Work request:
Copy each line from the entries that the word "buffer" appears in.

Recorded information:
□ □ □

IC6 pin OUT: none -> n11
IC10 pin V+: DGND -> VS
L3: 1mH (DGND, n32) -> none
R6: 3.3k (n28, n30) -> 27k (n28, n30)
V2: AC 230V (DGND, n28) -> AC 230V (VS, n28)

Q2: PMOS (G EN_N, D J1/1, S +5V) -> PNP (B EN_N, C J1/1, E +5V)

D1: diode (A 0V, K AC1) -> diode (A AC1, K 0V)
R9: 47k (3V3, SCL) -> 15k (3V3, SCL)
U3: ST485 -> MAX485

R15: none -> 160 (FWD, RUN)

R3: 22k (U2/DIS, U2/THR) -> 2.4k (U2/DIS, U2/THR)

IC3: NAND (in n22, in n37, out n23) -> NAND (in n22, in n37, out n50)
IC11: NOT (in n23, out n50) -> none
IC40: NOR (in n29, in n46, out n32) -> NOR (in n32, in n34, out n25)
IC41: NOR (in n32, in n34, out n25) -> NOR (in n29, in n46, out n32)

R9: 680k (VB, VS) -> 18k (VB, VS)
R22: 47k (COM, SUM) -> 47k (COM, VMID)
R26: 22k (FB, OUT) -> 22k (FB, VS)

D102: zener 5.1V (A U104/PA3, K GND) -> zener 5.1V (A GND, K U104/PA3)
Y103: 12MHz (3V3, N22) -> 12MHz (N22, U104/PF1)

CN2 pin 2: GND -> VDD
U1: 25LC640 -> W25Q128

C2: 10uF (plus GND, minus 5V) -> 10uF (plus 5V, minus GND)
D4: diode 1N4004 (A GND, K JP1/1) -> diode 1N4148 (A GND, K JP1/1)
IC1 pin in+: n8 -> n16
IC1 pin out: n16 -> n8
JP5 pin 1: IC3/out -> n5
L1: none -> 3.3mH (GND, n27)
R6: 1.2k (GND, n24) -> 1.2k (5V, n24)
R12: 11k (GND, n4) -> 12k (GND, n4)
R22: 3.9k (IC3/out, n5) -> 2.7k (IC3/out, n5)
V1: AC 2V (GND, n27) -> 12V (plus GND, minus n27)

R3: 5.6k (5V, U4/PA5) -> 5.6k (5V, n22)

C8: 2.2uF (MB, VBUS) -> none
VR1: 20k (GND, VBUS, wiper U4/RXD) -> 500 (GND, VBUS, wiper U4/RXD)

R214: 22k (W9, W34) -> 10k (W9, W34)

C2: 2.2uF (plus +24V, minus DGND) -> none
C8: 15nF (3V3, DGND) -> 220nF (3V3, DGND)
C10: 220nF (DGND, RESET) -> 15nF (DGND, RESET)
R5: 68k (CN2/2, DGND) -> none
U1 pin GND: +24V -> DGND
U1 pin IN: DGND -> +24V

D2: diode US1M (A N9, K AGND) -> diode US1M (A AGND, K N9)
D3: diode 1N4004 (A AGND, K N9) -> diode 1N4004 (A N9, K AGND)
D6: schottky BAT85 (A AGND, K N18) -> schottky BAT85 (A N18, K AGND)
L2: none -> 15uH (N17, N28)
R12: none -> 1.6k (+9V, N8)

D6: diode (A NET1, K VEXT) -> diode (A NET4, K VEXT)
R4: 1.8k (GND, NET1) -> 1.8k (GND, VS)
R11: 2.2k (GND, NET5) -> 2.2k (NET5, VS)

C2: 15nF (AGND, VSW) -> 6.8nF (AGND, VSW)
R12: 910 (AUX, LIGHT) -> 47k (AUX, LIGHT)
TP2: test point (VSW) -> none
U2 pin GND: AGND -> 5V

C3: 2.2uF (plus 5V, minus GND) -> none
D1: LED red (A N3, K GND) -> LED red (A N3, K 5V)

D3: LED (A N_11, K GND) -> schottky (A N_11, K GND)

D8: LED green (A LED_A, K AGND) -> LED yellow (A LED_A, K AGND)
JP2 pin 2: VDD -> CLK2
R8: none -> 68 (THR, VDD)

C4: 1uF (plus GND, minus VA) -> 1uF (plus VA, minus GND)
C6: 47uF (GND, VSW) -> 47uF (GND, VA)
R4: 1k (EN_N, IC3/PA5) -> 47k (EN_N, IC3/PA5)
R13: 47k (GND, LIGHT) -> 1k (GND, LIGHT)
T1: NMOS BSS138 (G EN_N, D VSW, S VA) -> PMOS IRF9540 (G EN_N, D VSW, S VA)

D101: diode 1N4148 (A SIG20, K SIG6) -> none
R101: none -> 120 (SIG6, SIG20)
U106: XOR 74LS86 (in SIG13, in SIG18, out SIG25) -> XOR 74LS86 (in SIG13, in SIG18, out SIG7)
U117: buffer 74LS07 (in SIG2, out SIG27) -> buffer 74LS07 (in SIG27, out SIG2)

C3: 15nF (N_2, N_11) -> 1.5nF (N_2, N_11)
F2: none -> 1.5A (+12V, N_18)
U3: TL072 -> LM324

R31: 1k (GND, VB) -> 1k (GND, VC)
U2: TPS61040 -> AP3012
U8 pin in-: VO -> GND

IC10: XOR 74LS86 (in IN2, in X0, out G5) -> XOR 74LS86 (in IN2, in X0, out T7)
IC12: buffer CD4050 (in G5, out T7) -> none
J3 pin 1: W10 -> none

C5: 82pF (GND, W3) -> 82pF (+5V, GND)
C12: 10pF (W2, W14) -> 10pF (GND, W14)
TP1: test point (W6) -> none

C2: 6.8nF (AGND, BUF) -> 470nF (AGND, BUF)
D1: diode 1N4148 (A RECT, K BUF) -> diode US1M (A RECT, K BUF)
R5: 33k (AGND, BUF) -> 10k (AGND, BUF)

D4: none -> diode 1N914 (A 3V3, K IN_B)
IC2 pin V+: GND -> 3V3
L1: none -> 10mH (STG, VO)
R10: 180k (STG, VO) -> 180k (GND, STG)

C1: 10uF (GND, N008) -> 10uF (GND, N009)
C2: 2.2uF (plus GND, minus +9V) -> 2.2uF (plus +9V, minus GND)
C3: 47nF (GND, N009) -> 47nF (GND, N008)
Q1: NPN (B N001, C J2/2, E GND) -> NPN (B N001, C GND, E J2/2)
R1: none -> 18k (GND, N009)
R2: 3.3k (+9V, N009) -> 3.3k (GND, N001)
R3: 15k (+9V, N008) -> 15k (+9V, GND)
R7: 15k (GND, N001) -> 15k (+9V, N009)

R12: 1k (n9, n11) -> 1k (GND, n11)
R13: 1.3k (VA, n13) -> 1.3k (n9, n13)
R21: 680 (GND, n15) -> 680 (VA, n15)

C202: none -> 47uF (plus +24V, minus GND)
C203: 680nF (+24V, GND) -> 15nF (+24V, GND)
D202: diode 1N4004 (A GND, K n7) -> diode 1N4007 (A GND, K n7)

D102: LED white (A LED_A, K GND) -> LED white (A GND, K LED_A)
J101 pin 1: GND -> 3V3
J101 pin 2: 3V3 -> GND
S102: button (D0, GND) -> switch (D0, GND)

□ □ □

Exercise response:
U117: buffer 74LS07 (in SIG2, out SIG27) -> buffer 74LS07 (in SIG27, out SIG2)
IC12: buffer CD4050 (in G5, out T7) -> none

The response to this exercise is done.